→ GOAL OF THE EXERCISE: Among the lines of the data, copy those that hold "book".

*** Opening of DATA RECORDS ***

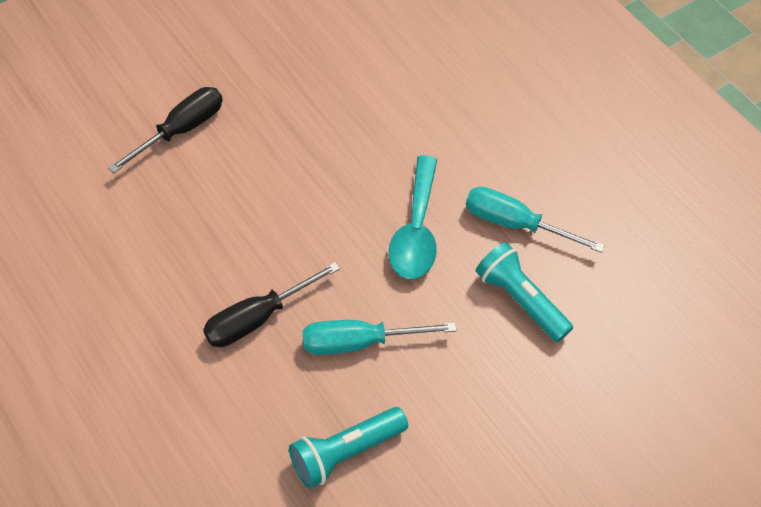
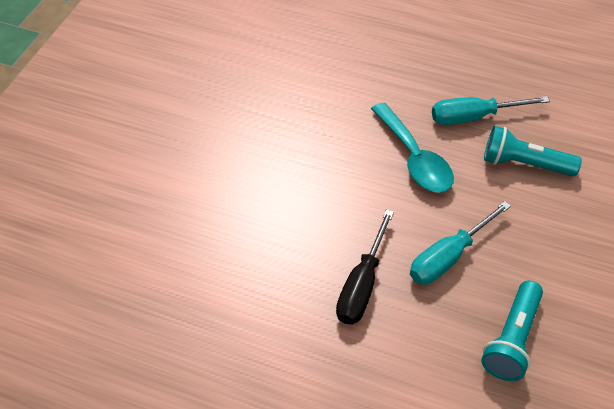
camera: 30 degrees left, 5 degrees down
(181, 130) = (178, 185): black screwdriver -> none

*** Close of DATA RECORDS ***
*** Opening of DATA RECORDS ***

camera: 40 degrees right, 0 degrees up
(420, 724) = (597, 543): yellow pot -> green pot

*** Close of DATA RECORDS ***
*** Opening of DATA RECORDS ***

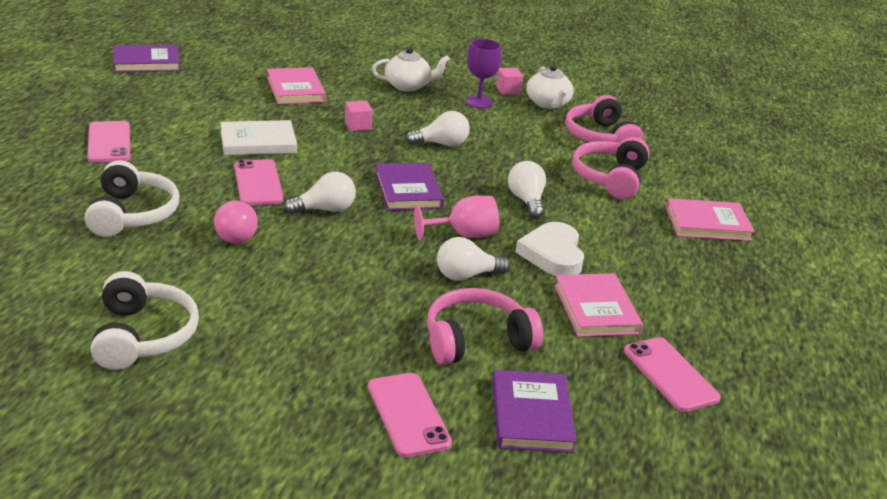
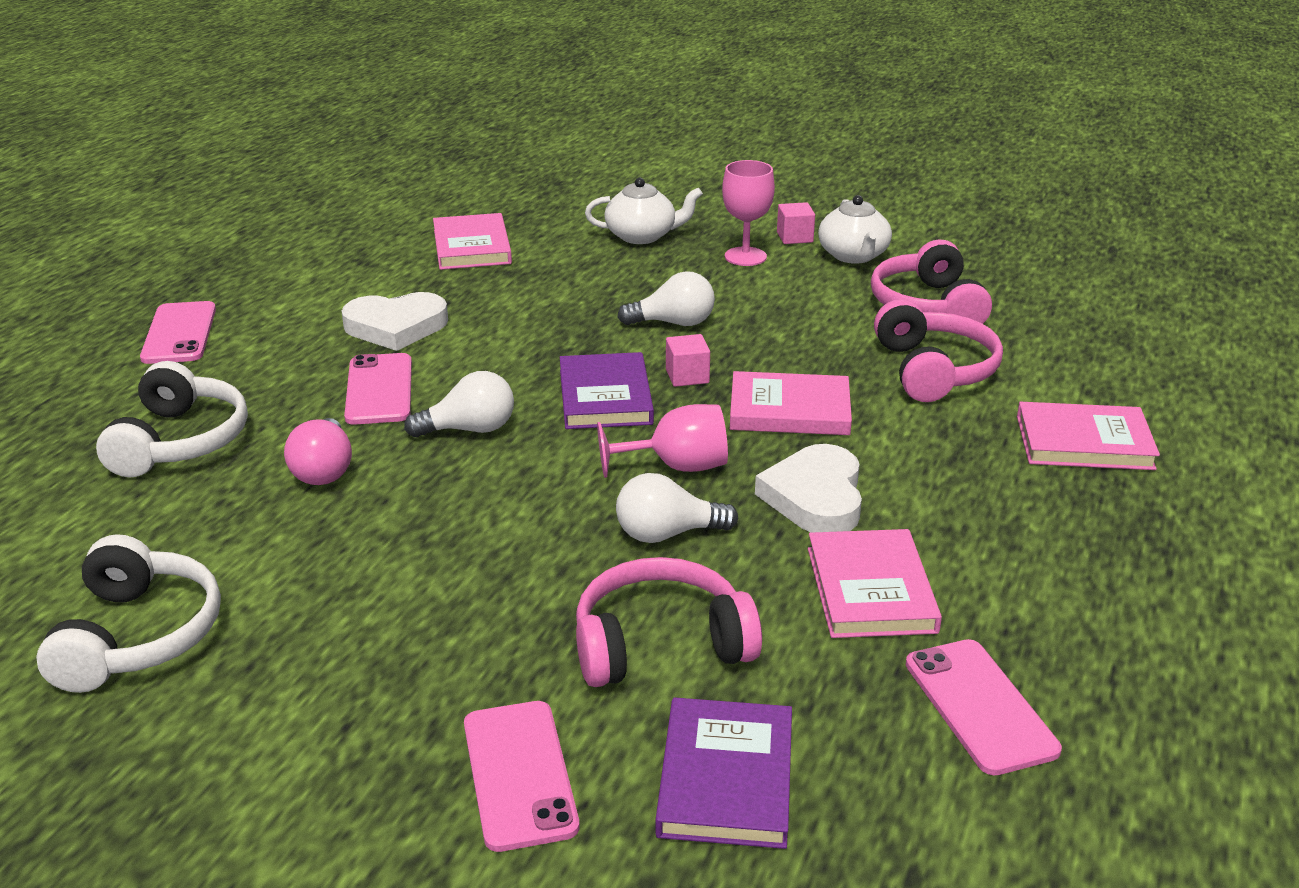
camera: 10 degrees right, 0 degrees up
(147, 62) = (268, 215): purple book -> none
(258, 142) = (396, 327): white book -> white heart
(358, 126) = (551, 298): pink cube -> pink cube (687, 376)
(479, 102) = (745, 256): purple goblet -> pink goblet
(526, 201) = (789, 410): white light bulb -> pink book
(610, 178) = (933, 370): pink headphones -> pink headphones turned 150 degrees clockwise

*** Close of DATA RECORDS ***

→ RESPONSE:
(147, 62) = (268, 215): purple book -> none
(258, 142) = (396, 327): white book -> white heart
(526, 201) = (789, 410): white light bulb -> pink book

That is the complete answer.